* WORK TASK
Of the entries below, return exactly those lines that fall between the one containing "camera: 85 degrees left, 15 degrees down" and the one containing "(354, 495) = (544, 169): yellow", the two end lines included.

* DATASET RECORDS
=== Section Start ===

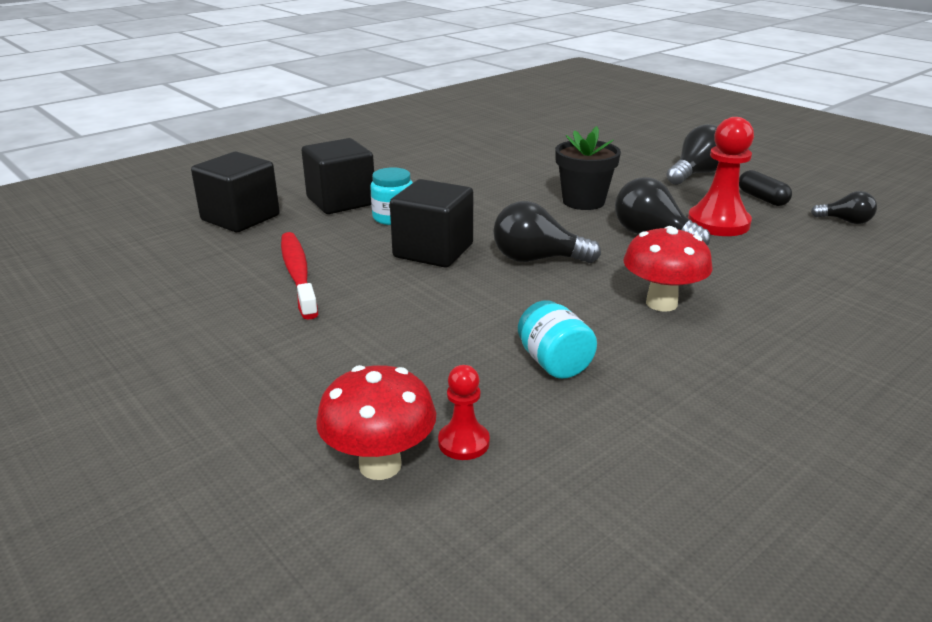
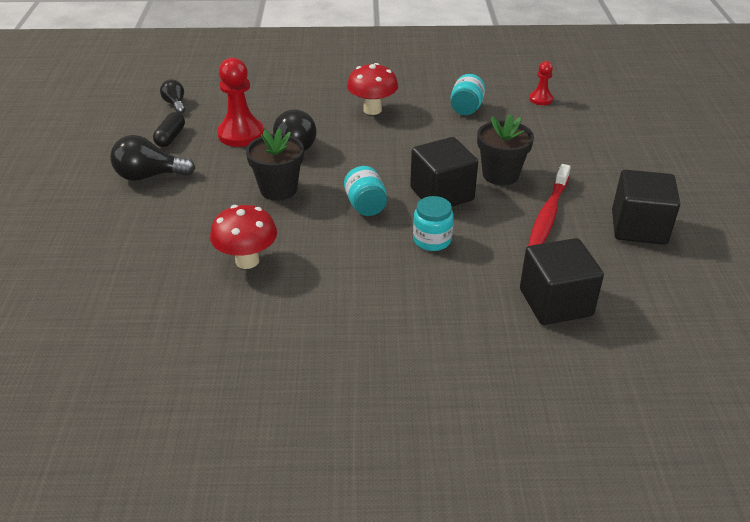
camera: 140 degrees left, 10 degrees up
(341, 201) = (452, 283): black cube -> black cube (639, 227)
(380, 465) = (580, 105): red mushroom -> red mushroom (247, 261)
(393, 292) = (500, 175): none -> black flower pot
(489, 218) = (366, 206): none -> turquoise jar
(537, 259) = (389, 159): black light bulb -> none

=== Section End ===
=== Section Start ===

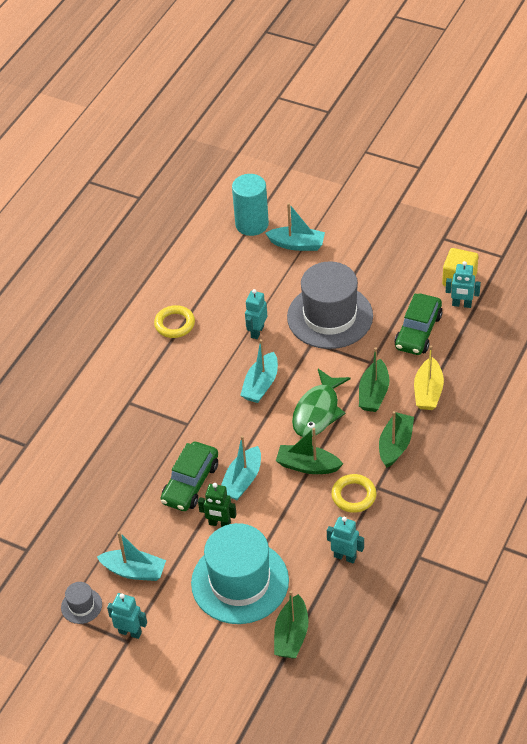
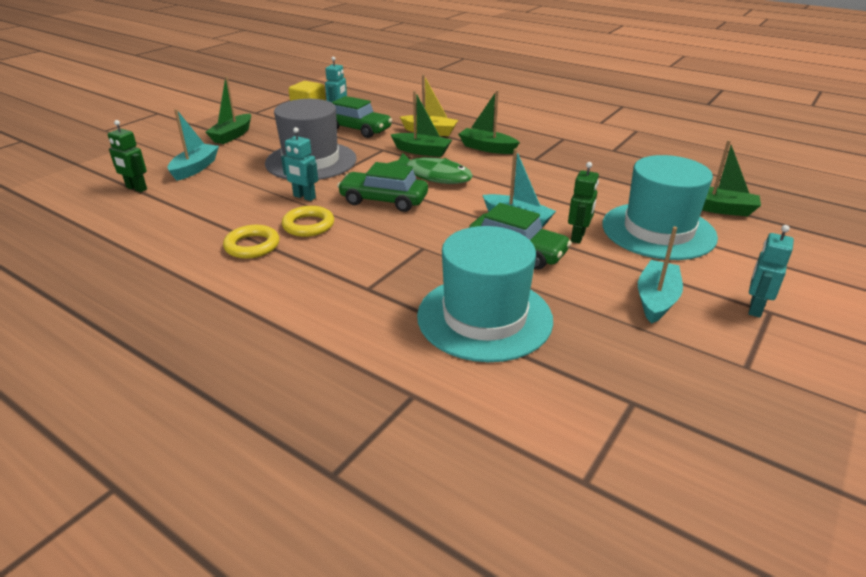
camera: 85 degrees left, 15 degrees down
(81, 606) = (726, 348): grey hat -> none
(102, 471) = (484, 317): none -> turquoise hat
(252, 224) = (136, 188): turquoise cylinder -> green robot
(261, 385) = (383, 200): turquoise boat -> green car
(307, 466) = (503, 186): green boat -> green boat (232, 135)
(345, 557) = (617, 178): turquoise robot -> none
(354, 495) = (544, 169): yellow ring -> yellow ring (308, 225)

=== Section End ===

* RESULT
camera: 85 degrees left, 15 degrees down
(81, 606) = (726, 348): grey hat -> none
(102, 471) = (484, 317): none -> turquoise hat
(252, 224) = (136, 188): turquoise cylinder -> green robot
(261, 385) = (383, 200): turquoise boat -> green car
(307, 466) = (503, 186): green boat -> green boat (232, 135)
(345, 557) = (617, 178): turquoise robot -> none
(354, 495) = (544, 169): yellow ring -> yellow ring (308, 225)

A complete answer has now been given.